··· DATA SECTION

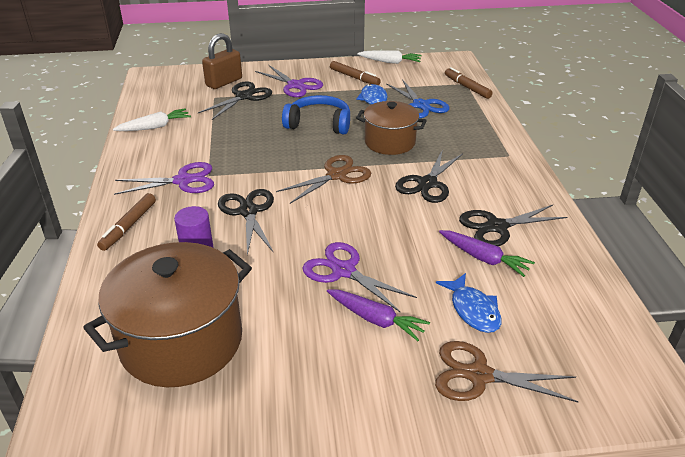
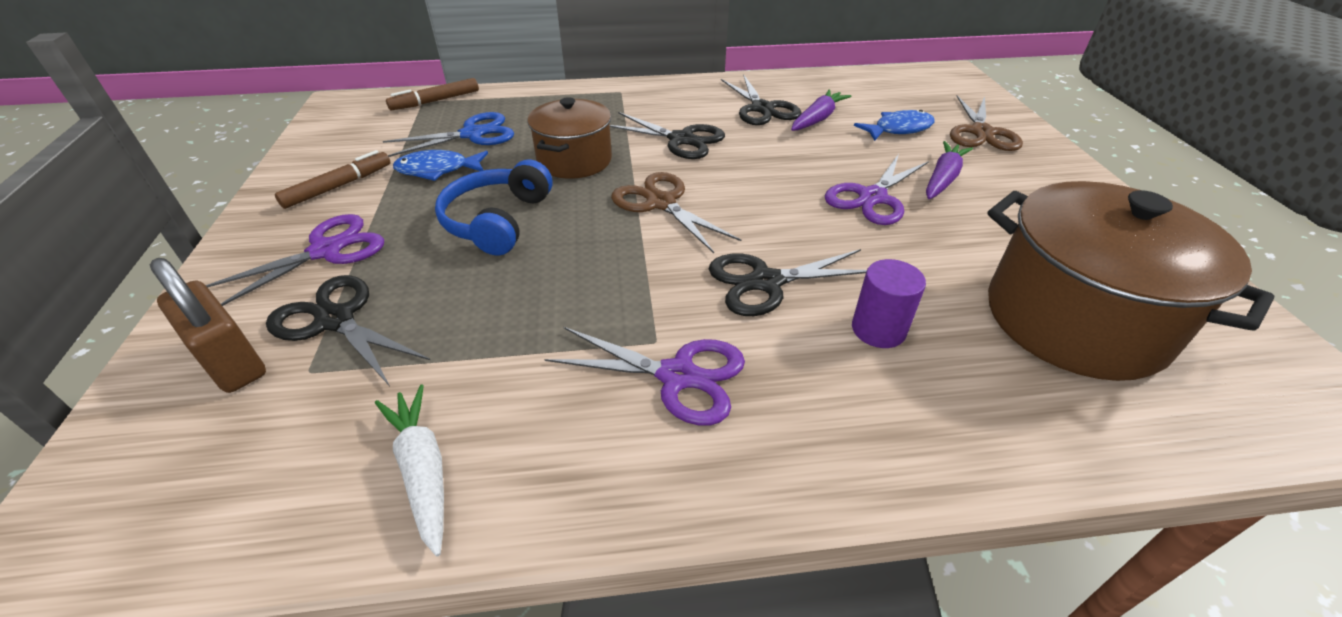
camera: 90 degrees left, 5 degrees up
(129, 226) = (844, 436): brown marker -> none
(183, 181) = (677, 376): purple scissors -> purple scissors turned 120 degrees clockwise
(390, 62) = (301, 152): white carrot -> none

······

YOUR OBJECTIVE. If the material above contains pictures, exclude them from an otherwise exact transcription.

RESULT FOR THIS TASK.
camera: 90 degrees left, 5 degrees up
(129, 226) = (844, 436): brown marker -> none
(183, 181) = (677, 376): purple scissors -> purple scissors turned 120 degrees clockwise
(390, 62) = (301, 152): white carrot -> none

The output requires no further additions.